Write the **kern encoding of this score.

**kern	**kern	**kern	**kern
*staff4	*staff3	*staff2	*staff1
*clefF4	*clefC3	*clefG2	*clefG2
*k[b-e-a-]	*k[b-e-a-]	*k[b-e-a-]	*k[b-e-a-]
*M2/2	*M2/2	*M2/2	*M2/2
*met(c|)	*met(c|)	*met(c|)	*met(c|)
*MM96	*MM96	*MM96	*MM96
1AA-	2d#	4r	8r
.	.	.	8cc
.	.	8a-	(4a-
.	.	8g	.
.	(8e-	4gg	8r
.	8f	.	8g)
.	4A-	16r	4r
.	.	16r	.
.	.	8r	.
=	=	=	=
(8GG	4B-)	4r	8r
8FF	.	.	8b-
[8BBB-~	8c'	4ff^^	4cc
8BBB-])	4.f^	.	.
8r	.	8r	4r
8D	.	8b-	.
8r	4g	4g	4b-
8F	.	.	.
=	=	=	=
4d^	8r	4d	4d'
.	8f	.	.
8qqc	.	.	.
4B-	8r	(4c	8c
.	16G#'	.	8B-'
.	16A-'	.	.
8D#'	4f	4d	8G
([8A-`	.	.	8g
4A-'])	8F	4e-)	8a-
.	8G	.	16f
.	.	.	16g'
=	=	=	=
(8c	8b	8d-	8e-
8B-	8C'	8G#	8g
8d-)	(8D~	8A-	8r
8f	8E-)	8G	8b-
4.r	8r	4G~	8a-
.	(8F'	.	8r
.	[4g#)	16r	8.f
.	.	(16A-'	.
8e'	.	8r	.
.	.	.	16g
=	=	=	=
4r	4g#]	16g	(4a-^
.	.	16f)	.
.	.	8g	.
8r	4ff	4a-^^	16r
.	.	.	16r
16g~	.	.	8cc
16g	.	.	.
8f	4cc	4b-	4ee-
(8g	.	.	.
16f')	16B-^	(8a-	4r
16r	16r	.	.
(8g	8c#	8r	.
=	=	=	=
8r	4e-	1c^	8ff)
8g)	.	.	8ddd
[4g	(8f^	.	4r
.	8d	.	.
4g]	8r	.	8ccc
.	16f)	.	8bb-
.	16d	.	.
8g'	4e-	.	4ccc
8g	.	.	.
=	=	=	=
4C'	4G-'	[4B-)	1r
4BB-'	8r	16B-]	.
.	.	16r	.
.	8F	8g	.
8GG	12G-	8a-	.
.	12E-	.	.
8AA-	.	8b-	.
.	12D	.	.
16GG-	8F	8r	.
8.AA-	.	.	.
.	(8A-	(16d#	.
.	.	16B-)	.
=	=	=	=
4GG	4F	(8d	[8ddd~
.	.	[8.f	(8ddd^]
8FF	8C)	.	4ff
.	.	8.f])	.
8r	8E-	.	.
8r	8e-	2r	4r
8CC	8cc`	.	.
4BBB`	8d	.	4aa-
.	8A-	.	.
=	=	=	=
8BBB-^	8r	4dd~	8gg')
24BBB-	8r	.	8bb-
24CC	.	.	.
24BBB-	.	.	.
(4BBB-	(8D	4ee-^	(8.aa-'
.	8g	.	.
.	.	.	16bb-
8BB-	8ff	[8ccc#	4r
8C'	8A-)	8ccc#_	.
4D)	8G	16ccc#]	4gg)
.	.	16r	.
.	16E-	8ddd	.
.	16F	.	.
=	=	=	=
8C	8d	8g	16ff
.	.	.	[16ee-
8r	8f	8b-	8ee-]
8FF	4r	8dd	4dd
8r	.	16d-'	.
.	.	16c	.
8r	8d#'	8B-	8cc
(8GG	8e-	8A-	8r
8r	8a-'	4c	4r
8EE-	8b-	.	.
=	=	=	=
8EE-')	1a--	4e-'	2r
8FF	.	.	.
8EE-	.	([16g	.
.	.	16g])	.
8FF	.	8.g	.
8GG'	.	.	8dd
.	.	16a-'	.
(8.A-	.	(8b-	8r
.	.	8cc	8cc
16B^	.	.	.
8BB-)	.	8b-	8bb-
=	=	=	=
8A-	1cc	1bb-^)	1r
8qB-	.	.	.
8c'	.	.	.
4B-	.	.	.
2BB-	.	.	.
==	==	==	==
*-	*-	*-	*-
+===+
TO BE DONE
Please list each line of the rows above that contains the string "kern".

COMPLETE RESPONSE
Write the **kern encoding of this score.
**kern	**kern	**kern	**kern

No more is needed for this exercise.